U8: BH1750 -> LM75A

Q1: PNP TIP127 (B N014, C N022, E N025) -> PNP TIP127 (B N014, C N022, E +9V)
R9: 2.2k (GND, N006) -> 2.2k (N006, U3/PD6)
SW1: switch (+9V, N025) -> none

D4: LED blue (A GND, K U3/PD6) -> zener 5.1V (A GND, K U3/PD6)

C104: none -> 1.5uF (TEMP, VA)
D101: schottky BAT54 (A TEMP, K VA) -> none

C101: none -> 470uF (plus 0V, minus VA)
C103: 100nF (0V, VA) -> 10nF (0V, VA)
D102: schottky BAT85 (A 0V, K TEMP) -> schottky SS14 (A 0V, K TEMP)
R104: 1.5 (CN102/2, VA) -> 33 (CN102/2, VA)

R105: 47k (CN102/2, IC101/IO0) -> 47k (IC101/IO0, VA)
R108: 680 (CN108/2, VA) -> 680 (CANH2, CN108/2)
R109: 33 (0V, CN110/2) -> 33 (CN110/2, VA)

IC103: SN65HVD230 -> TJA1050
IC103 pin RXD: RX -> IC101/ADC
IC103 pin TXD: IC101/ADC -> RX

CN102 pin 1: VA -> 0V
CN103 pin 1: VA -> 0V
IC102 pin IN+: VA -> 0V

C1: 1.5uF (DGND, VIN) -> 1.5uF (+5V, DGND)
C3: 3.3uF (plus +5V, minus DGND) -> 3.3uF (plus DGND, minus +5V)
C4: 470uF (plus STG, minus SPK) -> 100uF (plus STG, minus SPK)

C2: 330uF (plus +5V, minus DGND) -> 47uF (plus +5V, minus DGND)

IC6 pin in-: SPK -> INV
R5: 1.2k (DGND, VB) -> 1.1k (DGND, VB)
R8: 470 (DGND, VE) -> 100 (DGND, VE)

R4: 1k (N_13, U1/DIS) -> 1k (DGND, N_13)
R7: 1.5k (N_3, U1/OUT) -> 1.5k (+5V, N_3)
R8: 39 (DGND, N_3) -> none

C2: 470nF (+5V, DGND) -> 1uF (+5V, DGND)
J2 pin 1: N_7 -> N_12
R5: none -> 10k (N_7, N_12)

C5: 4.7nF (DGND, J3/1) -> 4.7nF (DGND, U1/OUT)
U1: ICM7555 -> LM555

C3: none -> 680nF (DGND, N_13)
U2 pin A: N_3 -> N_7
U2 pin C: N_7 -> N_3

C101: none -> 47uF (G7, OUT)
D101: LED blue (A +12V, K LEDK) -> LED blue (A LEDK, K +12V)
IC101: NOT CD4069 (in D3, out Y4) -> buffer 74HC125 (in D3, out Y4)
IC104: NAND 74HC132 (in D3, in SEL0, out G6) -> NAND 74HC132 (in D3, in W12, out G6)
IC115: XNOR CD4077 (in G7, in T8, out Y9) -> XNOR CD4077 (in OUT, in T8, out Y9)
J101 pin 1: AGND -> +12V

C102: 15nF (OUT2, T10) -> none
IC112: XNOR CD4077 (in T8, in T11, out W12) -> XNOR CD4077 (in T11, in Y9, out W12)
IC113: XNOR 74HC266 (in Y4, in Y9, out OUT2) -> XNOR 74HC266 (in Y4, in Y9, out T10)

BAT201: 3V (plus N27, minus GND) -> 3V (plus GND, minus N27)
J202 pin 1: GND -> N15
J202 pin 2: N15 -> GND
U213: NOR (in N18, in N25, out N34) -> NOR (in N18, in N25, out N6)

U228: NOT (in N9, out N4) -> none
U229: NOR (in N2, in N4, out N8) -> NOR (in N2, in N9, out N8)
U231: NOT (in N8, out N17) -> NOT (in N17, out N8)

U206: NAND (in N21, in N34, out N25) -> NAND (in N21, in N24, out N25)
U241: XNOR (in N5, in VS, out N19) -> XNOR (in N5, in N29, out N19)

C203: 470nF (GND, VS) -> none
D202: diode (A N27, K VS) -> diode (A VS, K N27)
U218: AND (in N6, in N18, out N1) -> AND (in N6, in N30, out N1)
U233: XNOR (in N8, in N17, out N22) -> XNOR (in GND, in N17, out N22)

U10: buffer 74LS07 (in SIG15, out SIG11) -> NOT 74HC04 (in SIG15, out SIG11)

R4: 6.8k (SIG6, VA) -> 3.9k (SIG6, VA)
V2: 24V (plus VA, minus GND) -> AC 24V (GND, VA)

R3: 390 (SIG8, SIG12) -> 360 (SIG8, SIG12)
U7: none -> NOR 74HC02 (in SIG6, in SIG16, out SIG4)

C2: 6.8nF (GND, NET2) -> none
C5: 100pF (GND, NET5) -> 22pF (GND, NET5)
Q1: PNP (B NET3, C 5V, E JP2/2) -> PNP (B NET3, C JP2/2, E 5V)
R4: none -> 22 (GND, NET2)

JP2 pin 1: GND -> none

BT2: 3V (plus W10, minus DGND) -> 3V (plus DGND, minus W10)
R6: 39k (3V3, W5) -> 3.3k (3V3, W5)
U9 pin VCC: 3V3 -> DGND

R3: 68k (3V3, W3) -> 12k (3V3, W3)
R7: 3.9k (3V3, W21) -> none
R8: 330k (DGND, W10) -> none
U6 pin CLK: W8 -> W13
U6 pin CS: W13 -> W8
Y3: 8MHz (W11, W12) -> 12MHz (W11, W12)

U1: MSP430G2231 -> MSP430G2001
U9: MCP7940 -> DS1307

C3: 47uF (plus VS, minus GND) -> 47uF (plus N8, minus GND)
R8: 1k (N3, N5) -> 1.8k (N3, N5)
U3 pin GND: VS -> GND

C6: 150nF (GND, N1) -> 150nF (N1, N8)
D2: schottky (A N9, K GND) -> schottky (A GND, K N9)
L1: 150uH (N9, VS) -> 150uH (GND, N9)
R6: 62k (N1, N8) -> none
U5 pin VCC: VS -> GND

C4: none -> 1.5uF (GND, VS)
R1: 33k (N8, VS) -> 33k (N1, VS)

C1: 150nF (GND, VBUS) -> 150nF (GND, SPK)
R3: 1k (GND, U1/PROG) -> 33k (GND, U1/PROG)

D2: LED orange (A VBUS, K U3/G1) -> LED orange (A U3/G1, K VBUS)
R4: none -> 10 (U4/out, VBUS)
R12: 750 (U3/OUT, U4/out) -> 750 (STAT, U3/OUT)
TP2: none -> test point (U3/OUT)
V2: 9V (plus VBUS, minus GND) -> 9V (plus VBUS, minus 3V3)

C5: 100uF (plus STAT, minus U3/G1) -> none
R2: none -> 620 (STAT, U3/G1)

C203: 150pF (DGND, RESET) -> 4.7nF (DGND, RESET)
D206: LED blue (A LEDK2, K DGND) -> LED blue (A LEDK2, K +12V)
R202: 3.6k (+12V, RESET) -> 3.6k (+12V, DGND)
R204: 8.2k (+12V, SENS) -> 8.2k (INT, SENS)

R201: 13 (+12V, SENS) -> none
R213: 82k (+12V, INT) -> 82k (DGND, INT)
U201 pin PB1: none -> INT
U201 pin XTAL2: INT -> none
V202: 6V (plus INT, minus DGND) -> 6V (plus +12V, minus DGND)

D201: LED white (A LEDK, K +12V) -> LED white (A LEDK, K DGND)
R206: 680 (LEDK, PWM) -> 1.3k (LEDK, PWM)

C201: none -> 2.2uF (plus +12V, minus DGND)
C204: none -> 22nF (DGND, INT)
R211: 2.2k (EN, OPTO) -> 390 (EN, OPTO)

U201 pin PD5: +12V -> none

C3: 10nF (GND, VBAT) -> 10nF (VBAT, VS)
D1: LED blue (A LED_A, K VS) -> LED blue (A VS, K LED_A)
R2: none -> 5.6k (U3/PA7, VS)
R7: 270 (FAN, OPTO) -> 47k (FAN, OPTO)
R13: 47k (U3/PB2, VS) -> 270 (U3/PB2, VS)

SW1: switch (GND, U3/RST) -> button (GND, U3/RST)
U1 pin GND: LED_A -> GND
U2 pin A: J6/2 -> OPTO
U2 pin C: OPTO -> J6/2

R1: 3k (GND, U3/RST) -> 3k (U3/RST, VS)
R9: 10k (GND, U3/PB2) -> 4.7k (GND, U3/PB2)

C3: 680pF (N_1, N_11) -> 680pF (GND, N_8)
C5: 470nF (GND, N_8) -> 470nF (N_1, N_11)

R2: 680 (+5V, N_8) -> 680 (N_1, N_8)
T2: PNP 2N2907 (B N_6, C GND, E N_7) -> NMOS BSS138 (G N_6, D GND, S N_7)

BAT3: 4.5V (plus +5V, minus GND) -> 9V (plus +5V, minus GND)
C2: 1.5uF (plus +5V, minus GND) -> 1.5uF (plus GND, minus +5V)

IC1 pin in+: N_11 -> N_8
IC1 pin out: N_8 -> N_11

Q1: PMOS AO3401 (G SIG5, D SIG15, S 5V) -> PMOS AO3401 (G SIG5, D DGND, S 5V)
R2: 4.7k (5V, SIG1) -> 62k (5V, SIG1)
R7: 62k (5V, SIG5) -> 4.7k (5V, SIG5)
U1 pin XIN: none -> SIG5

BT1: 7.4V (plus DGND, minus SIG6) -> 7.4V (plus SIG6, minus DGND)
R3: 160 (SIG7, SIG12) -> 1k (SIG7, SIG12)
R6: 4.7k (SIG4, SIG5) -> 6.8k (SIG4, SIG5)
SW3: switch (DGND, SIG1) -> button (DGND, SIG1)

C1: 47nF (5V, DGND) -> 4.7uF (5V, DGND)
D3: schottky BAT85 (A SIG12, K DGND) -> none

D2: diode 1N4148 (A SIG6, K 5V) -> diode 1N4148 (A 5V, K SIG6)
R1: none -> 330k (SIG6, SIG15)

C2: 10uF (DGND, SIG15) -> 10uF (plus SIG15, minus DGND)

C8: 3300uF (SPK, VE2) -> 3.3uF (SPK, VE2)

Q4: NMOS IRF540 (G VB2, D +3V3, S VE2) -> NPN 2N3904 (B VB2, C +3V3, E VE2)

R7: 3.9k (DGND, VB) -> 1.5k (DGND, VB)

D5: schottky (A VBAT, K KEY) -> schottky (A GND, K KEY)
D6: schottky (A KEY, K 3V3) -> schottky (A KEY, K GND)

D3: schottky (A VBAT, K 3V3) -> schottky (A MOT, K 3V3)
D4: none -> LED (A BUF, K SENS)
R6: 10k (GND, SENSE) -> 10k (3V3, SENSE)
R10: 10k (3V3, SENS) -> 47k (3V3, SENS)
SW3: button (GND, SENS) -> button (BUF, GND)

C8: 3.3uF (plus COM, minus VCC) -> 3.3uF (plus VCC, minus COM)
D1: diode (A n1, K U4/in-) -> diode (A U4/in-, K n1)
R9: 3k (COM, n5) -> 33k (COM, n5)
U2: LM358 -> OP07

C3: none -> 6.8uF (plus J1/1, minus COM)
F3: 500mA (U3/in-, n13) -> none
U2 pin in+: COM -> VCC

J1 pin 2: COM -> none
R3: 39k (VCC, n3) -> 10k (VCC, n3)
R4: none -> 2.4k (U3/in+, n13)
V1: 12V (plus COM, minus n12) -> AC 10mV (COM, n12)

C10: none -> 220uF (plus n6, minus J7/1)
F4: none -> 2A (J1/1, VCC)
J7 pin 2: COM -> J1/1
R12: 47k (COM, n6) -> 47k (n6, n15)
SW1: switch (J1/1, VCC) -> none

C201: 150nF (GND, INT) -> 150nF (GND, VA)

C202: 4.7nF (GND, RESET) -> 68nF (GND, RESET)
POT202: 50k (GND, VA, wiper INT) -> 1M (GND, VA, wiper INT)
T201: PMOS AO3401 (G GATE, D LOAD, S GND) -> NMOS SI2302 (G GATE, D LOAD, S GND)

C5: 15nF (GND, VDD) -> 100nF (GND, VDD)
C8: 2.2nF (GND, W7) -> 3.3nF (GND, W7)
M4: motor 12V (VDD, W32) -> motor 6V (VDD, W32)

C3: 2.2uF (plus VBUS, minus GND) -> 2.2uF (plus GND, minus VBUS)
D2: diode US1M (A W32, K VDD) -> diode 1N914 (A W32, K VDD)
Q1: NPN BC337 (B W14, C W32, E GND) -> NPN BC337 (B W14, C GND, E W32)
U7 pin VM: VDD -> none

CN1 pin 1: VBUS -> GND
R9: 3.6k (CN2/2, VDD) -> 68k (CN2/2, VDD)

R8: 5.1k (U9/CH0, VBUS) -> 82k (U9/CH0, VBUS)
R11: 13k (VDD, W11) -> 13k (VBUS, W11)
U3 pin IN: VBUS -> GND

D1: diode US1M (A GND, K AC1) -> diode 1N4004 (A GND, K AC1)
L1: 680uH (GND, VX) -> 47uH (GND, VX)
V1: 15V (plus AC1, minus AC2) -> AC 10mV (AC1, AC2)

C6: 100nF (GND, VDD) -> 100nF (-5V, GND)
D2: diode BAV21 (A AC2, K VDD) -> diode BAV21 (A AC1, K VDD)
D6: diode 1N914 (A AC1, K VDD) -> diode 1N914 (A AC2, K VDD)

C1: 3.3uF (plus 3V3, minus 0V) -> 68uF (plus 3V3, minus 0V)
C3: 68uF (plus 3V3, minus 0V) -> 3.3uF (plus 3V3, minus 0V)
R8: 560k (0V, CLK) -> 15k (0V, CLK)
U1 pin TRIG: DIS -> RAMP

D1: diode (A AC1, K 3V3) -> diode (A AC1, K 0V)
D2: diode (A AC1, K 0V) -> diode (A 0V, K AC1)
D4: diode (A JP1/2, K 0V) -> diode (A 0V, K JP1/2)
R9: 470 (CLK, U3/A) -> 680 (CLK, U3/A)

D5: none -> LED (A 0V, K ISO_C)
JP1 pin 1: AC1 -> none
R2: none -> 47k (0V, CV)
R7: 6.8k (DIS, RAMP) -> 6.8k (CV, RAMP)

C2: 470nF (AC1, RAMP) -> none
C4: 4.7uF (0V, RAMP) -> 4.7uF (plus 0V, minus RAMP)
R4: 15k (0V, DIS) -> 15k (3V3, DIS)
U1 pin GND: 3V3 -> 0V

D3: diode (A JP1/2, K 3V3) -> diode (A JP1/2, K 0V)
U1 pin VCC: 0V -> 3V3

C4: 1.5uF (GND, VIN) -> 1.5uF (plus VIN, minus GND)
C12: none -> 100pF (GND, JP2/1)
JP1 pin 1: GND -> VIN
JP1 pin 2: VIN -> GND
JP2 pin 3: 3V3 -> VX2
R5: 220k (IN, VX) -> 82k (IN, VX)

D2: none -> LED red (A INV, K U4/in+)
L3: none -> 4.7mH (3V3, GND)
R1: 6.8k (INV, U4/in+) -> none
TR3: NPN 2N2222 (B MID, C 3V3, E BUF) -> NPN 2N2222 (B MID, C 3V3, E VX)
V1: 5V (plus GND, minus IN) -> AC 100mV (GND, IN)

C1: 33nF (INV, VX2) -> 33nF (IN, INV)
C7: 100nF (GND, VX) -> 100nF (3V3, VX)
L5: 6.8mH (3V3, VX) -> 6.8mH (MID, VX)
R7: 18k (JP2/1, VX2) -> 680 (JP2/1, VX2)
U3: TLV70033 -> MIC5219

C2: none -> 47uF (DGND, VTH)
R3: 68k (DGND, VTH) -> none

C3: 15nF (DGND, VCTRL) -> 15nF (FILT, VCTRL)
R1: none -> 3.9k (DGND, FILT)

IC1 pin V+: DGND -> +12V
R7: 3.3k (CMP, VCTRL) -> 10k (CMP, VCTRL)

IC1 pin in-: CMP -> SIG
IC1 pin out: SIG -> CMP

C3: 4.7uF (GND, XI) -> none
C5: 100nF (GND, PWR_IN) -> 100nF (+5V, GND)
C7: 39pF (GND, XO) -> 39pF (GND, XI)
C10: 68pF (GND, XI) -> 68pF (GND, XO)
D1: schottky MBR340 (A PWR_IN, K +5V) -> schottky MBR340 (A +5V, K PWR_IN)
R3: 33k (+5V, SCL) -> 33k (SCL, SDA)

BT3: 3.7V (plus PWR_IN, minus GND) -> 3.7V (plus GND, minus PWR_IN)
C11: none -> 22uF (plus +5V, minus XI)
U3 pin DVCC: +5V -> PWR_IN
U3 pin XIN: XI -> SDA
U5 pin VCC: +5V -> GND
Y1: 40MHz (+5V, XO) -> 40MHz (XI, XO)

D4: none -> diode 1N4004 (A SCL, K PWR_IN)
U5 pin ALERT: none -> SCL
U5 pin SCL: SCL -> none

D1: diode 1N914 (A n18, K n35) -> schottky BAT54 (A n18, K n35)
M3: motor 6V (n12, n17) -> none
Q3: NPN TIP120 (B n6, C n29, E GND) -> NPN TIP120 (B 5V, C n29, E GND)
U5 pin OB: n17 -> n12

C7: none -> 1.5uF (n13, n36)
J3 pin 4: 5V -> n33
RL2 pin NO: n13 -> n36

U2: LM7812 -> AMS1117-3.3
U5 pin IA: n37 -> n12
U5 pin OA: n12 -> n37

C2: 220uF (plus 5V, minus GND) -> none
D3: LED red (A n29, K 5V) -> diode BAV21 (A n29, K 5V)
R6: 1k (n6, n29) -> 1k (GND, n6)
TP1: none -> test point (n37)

#####

* **Problem statement**
Repeat the entries verbatim through the line with "R108: 680 (CN108/2, VA)".

* **Solution for this task**
U8: BH1750 -> LM75A

Q1: PNP TIP127 (B N014, C N022, E N025) -> PNP TIP127 (B N014, C N022, E +9V)
R9: 2.2k (GND, N006) -> 2.2k (N006, U3/PD6)
SW1: switch (+9V, N025) -> none

D4: LED blue (A GND, K U3/PD6) -> zener 5.1V (A GND, K U3/PD6)

C104: none -> 1.5uF (TEMP, VA)
D101: schottky BAT54 (A TEMP, K VA) -> none

C101: none -> 470uF (plus 0V, minus VA)
C103: 100nF (0V, VA) -> 10nF (0V, VA)
D102: schottky BAT85 (A 0V, K TEMP) -> schottky SS14 (A 0V, K TEMP)
R104: 1.5 (CN102/2, VA) -> 33 (CN102/2, VA)

R105: 47k (CN102/2, IC101/IO0) -> 47k (IC101/IO0, VA)
R108: 680 (CN108/2, VA) -> 680 (CANH2, CN108/2)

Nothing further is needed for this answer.